Listed entries
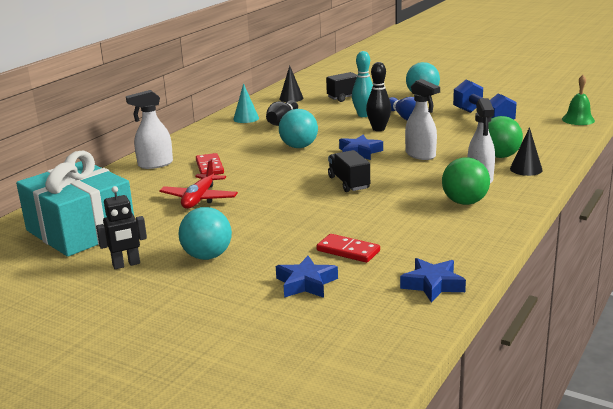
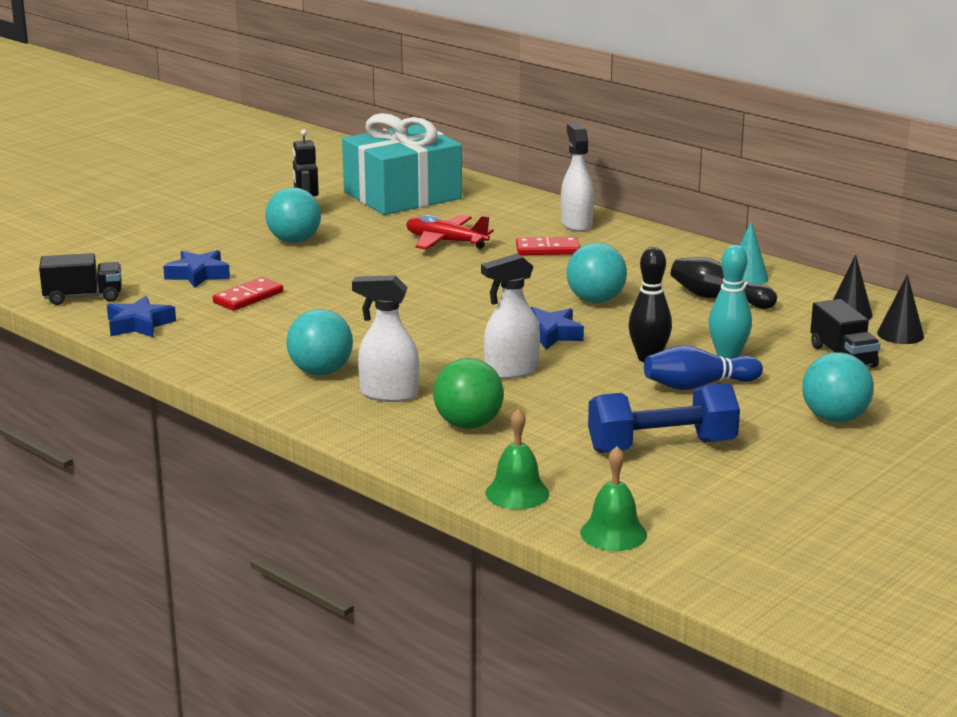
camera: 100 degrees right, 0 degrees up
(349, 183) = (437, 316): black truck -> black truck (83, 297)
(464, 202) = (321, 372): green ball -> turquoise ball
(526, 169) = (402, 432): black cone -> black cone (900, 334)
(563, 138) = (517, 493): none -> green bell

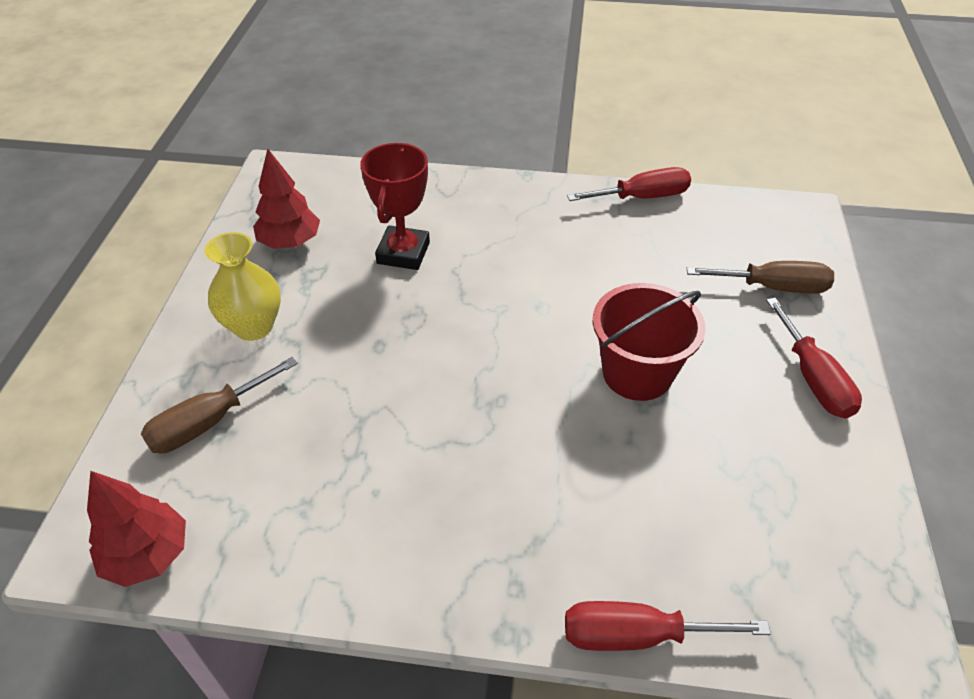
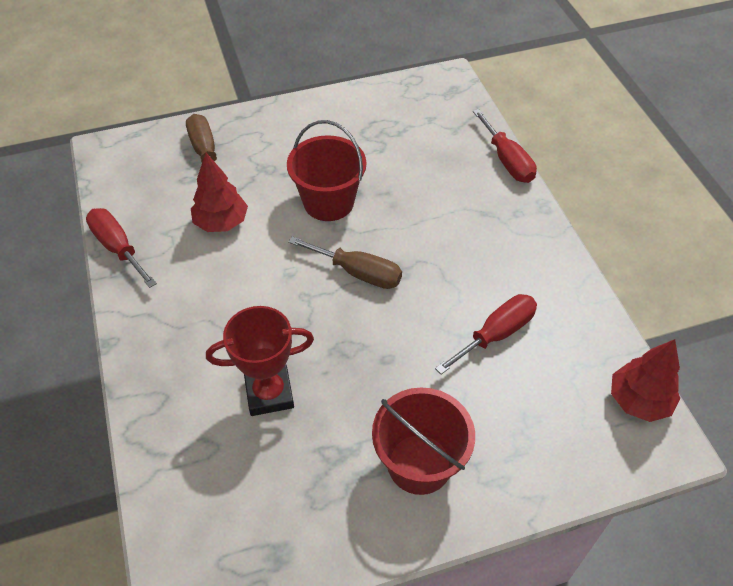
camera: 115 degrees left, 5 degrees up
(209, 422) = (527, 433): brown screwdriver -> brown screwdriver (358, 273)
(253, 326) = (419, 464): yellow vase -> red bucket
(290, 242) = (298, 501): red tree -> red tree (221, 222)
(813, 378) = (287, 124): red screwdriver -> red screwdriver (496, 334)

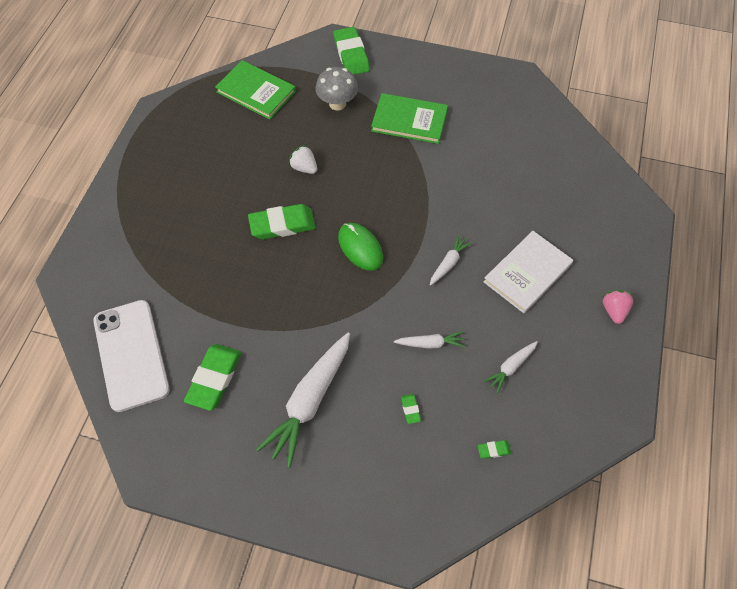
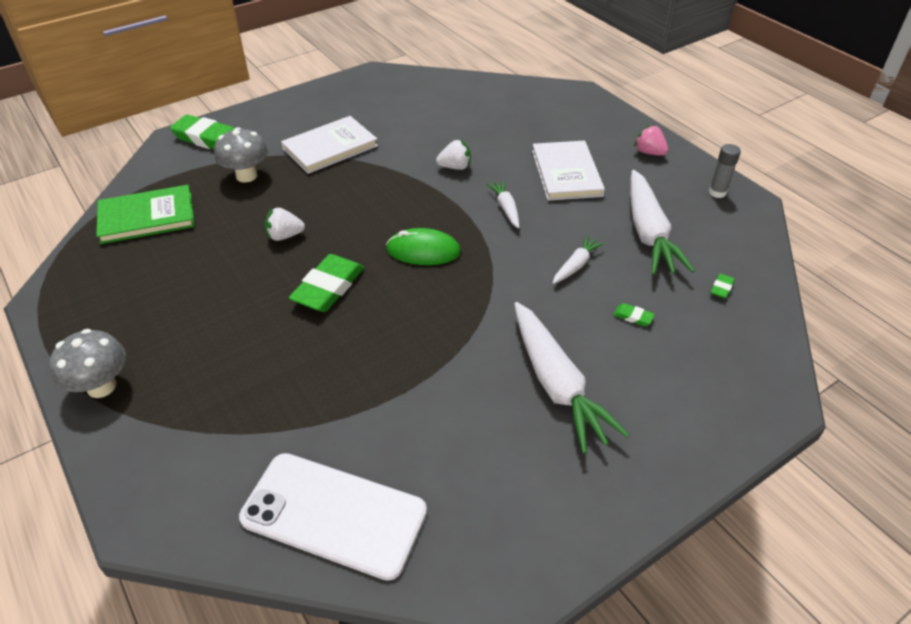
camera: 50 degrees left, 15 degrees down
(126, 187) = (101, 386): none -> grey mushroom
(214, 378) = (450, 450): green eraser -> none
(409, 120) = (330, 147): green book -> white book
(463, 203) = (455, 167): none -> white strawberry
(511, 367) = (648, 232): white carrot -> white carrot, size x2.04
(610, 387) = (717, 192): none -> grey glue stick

Exercise description
If a line falls between the one containing "(290, 242) = (298, 501): red" and the last line of the entries above, both included, reproduce it exactly; leave the pictures out.

Reply to the task
(290, 242) = (298, 501): red tree -> red tree (221, 222)
(813, 378) = (287, 124): red screwdriver -> red screwdriver (496, 334)

camera: 50 degrees left, 15 degrees down
(126, 187) = (101, 386): none -> grey mushroom
(214, 378) = (450, 450): green eraser -> none
(409, 120) = (330, 147): green book -> white book
(463, 203) = (455, 167): none -> white strawberry
(511, 367) = (648, 232): white carrot -> white carrot, size x2.04
(610, 387) = (717, 192): none -> grey glue stick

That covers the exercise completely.